### WORK ITEM
Locate the line that contains "none -> grey plate I4:J4 level 1" in the data that follows. Copy it and every subsequent line to the end, exactly, excluding pictures.

### Stored records
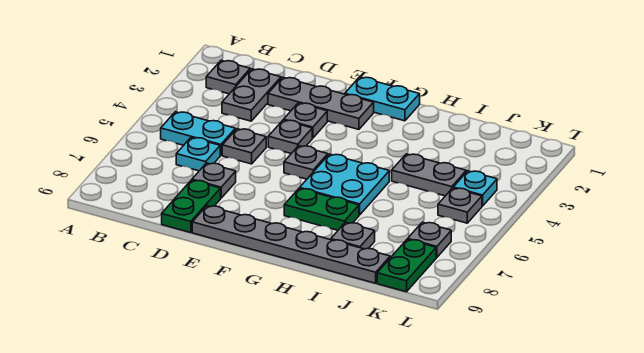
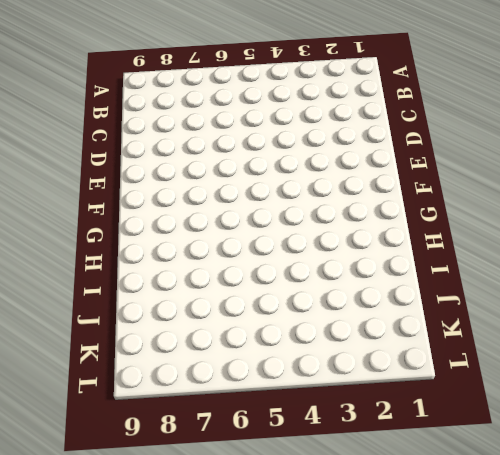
none -> grey plate B2 level 1
none -> cyan plate B5:C5 level 1
none -> grey plate C2:C3 level 1

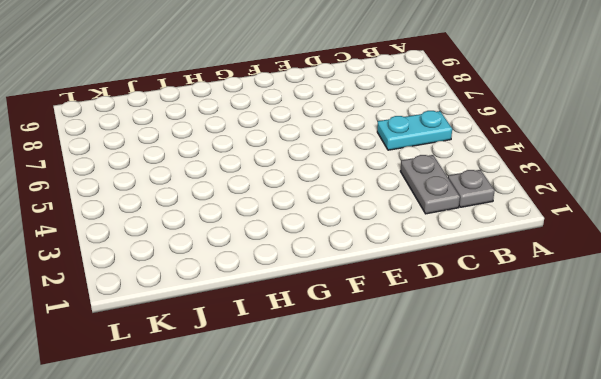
none -> cyan plate C6 level 1
none -> grey plate D2:F2 level 1
none -> grey plate D5 level 1

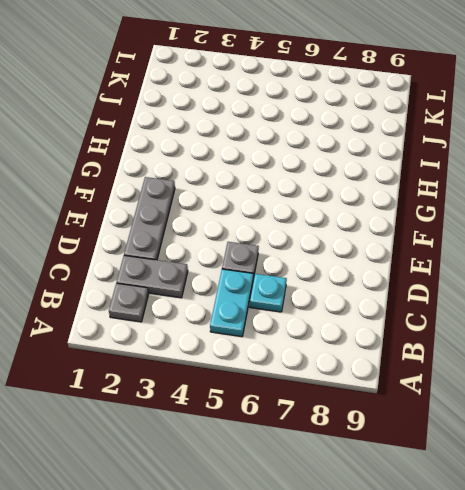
none -> grey plate D7 level 1
none -> green plate D8:D9 level 1
none -> grey plate E3 level 1

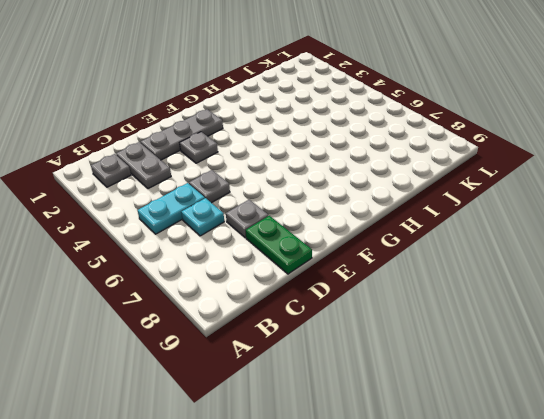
none -> grey plate E4 level 1
none -> grey plate E9:J9 level 1
none -> cyan plate F1:G1 level 1

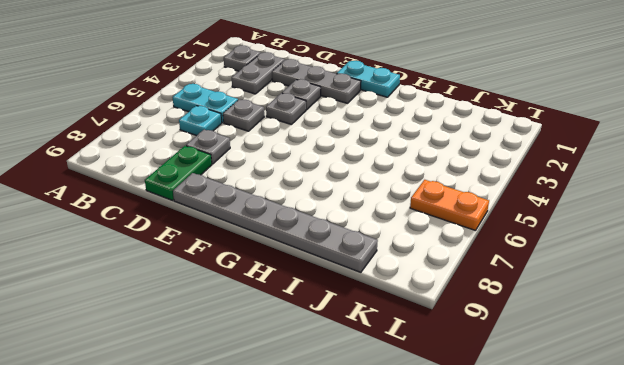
orange plate K6:L6 level 1 -> none
none -> grey plate F5 level 1
none -> cyan plate G5:H6 level 1
none -> green plate G7:H7 level 1

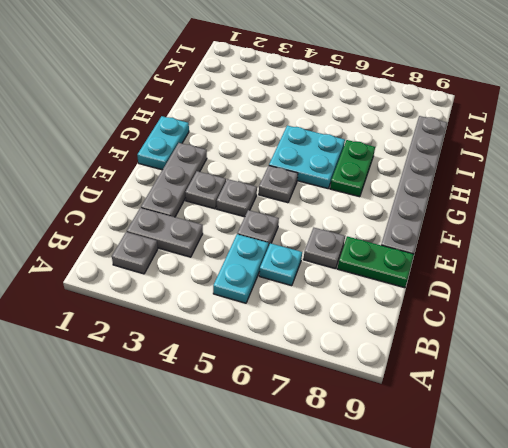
none -> grey plate I4:J4 level 1
none -> grey plate I8 level 1
none -> cyan plate K4 level 1

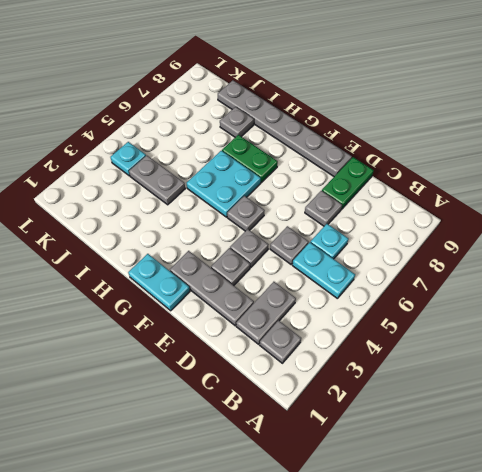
none -> grey plate K5 level 1
none -> grey plate K7 level 1
none -> green plate K8:K9 level 1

### OUTPUT
none -> grey plate I4:J4 level 1
none -> grey plate I8 level 1
none -> cyan plate K4 level 1

none -> grey plate K5 level 1
none -> grey plate K7 level 1
none -> green plate K8:K9 level 1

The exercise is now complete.